- DATA EXTRACTS -
===

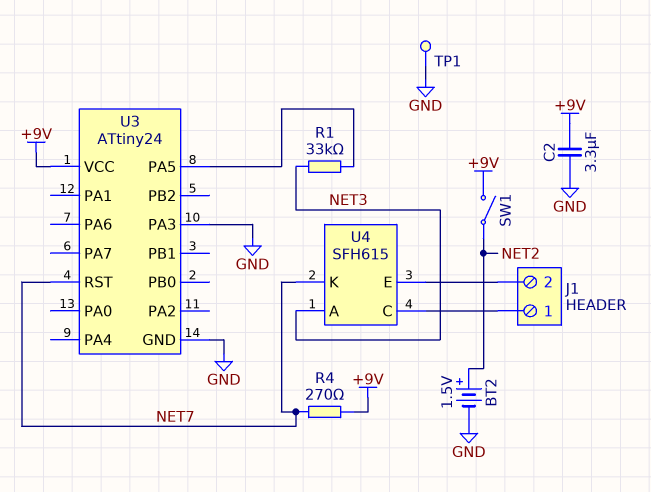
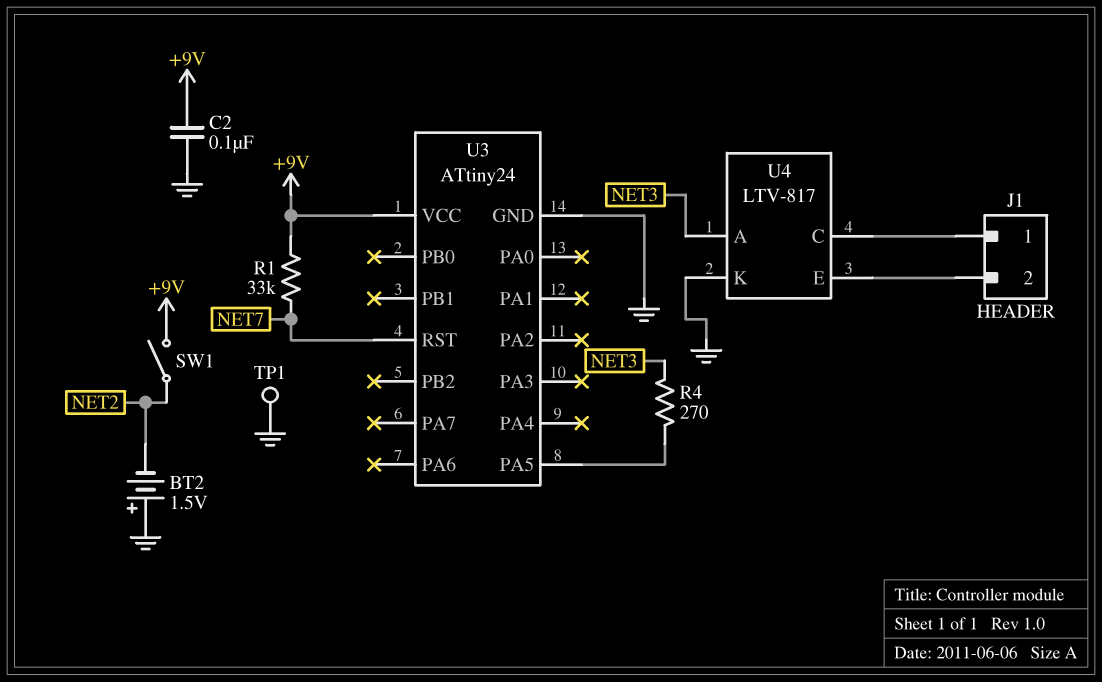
BT2: 1.5V (plus NET2, minus GND) -> 1.5V (plus GND, minus NET2)
C2: 3.3uF (+9V, GND) -> 100nF (+9V, GND)
R1: 33k (NET3, U3/PA5) -> 33k (+9V, NET7)
R4: 270 (+9V, NET7) -> 270 (NET3, U3/PA5)
U3 pin PA3: GND -> none
U4: SFH615 -> LTV-817
U4 pin K: NET7 -> GND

===

- WHAT YOU HAVE TO DO -
A word-for-word reprint of the listing above is needed, minus the pictures.

- RESPONSE AREA -
BT2: 1.5V (plus NET2, minus GND) -> 1.5V (plus GND, minus NET2)
C2: 3.3uF (+9V, GND) -> 100nF (+9V, GND)
R1: 33k (NET3, U3/PA5) -> 33k (+9V, NET7)
R4: 270 (+9V, NET7) -> 270 (NET3, U3/PA5)
U3 pin PA3: GND -> none
U4: SFH615 -> LTV-817
U4 pin K: NET7 -> GND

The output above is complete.